(Shape state transition data)
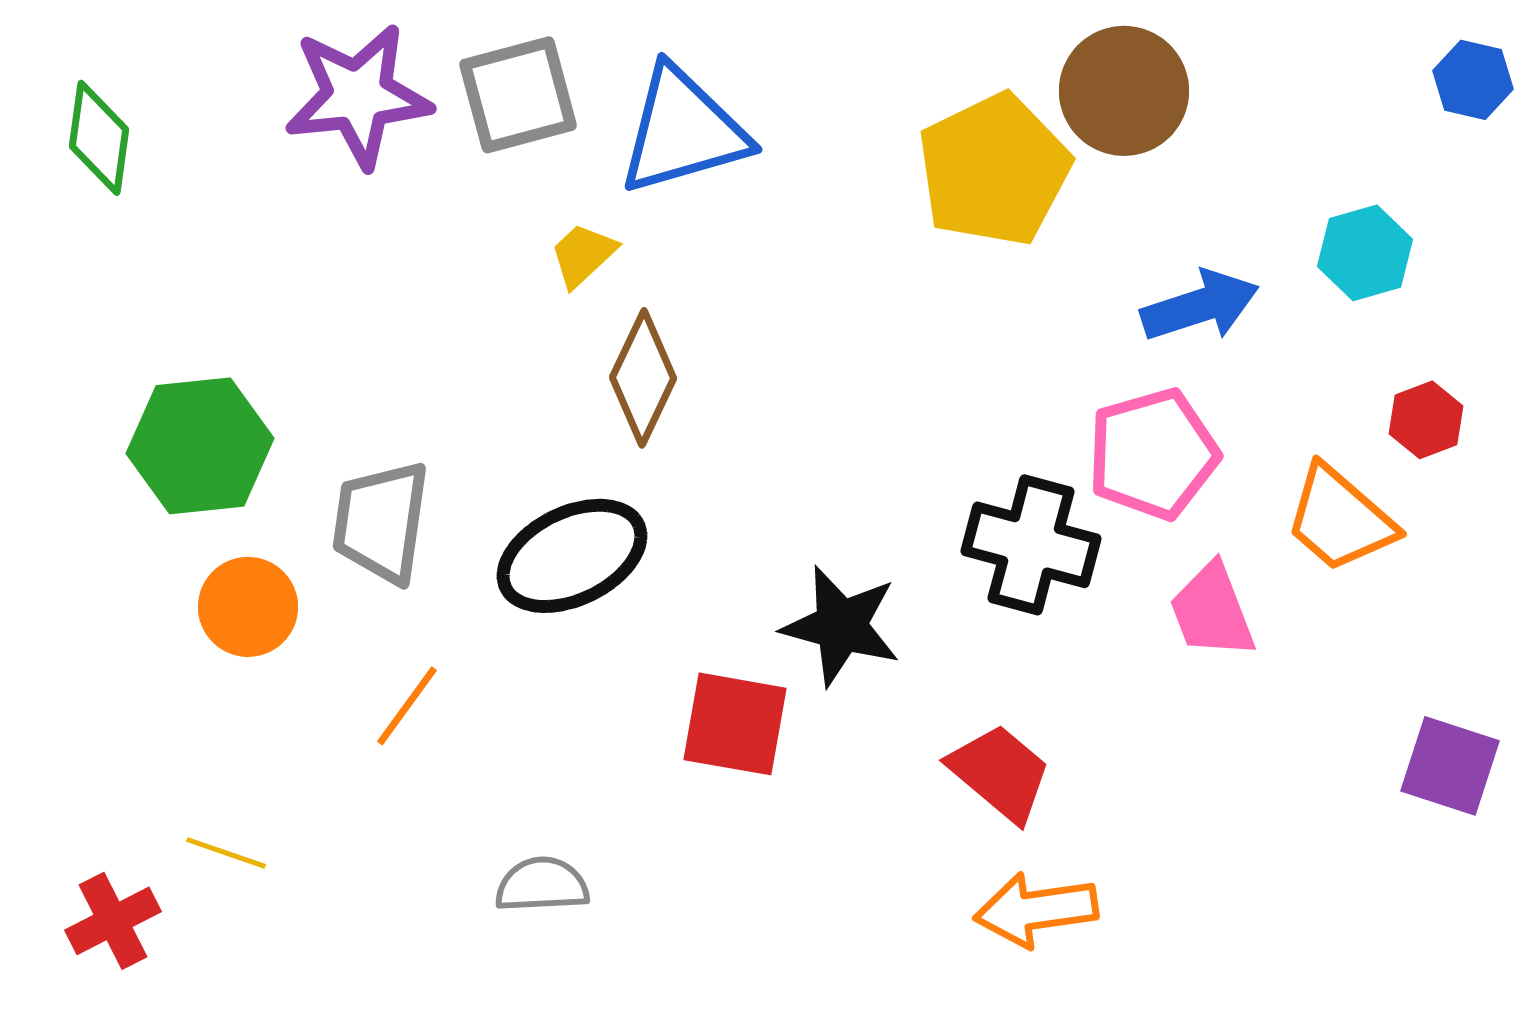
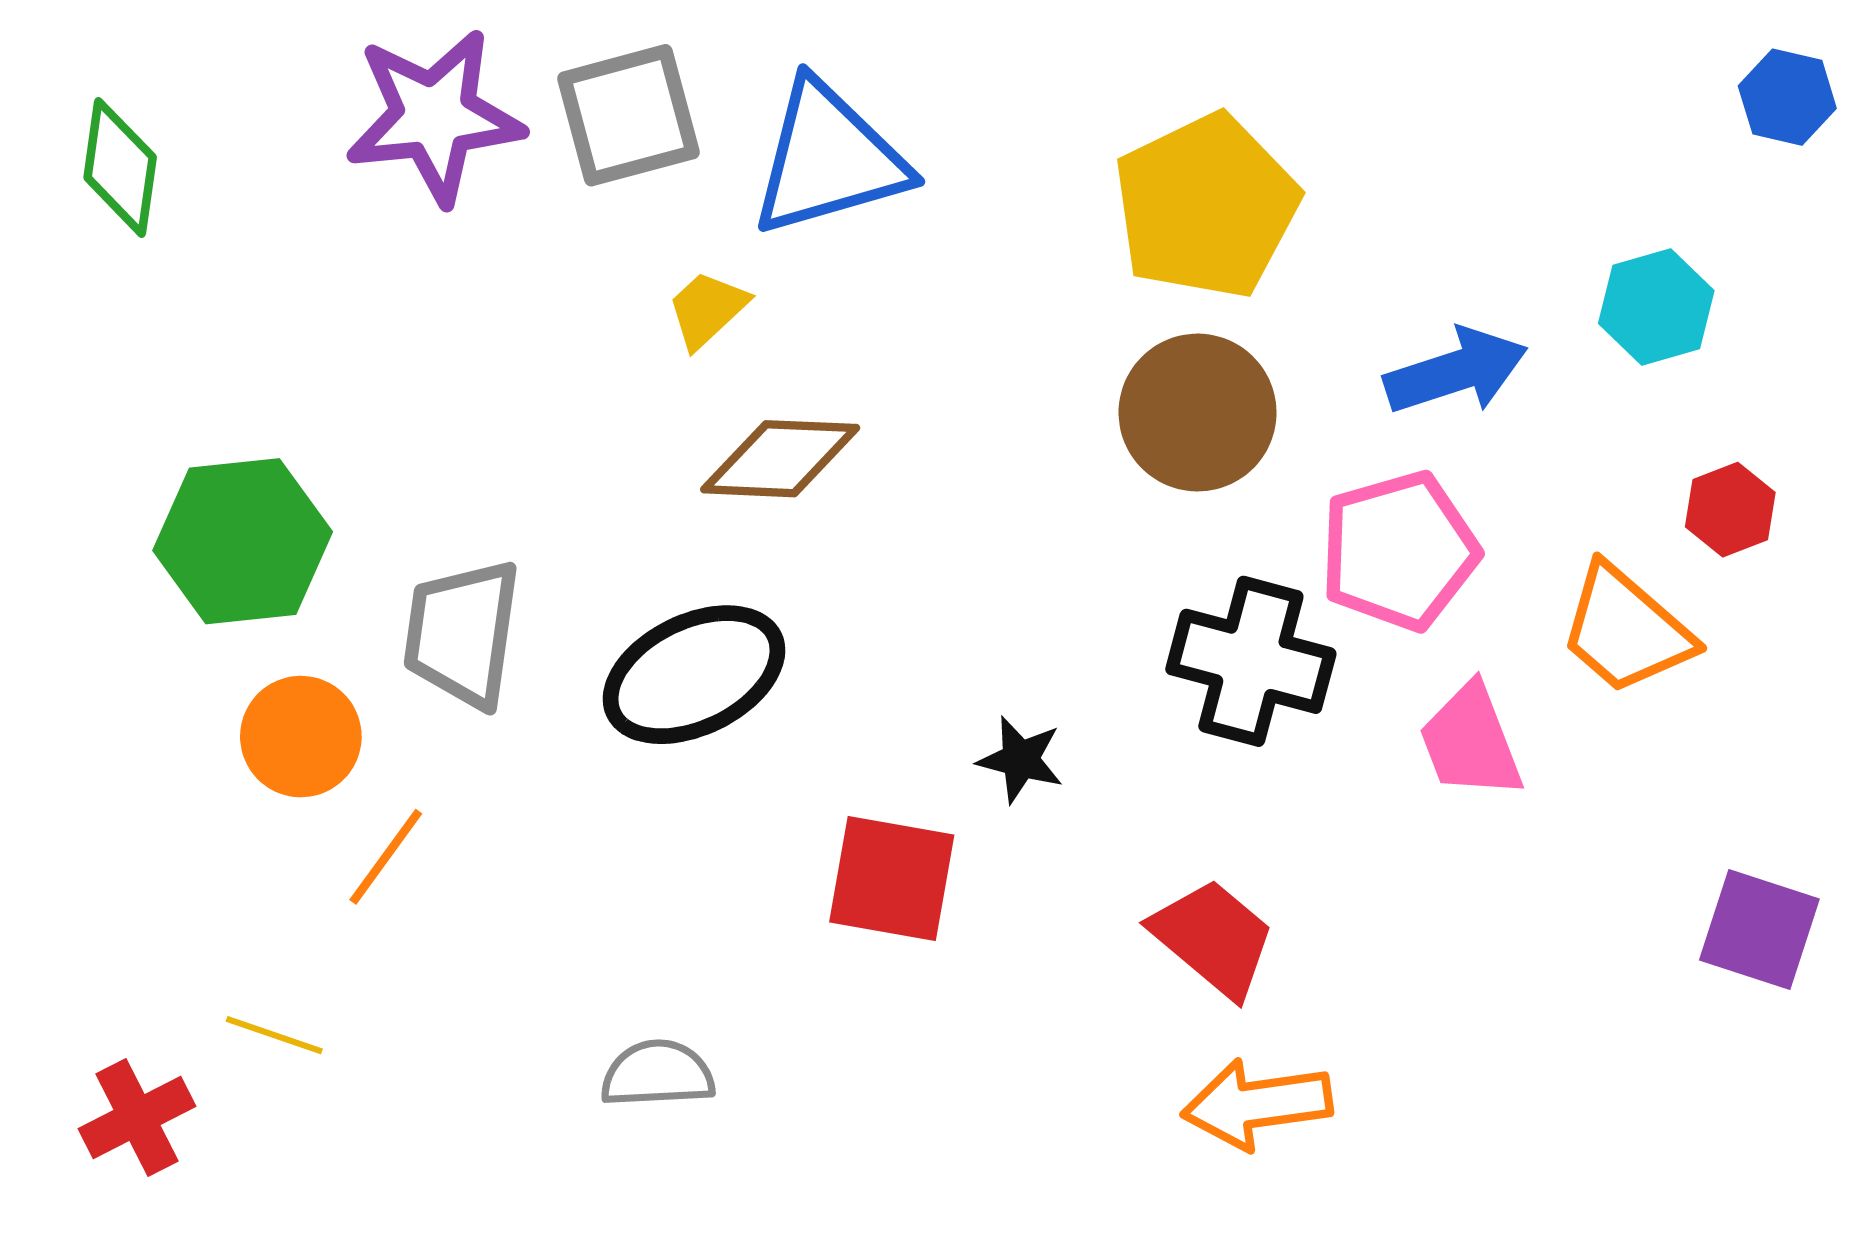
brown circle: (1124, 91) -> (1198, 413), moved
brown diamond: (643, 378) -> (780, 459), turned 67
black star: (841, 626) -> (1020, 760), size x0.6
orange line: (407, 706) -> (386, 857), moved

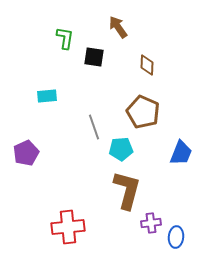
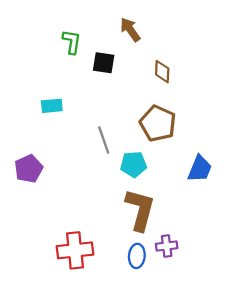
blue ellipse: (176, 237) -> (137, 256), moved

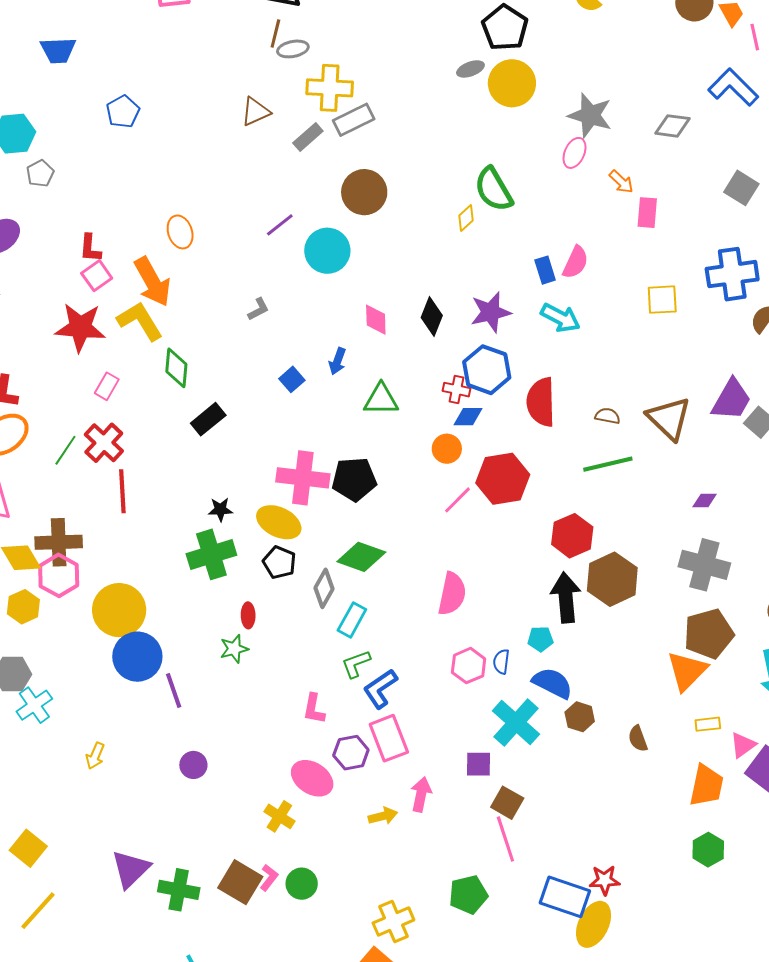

(EXERCISE REQUIREMENTS):
Set out, exactly as given, the line that contains "orange line: (407, 706) -> (386, 857), moved" along with each line after it through the end of the records above; omit the pictures.

(ANSWER BOX):
orange line: (407, 706) -> (386, 857), moved

blue ellipse: (176, 237) -> (137, 256), moved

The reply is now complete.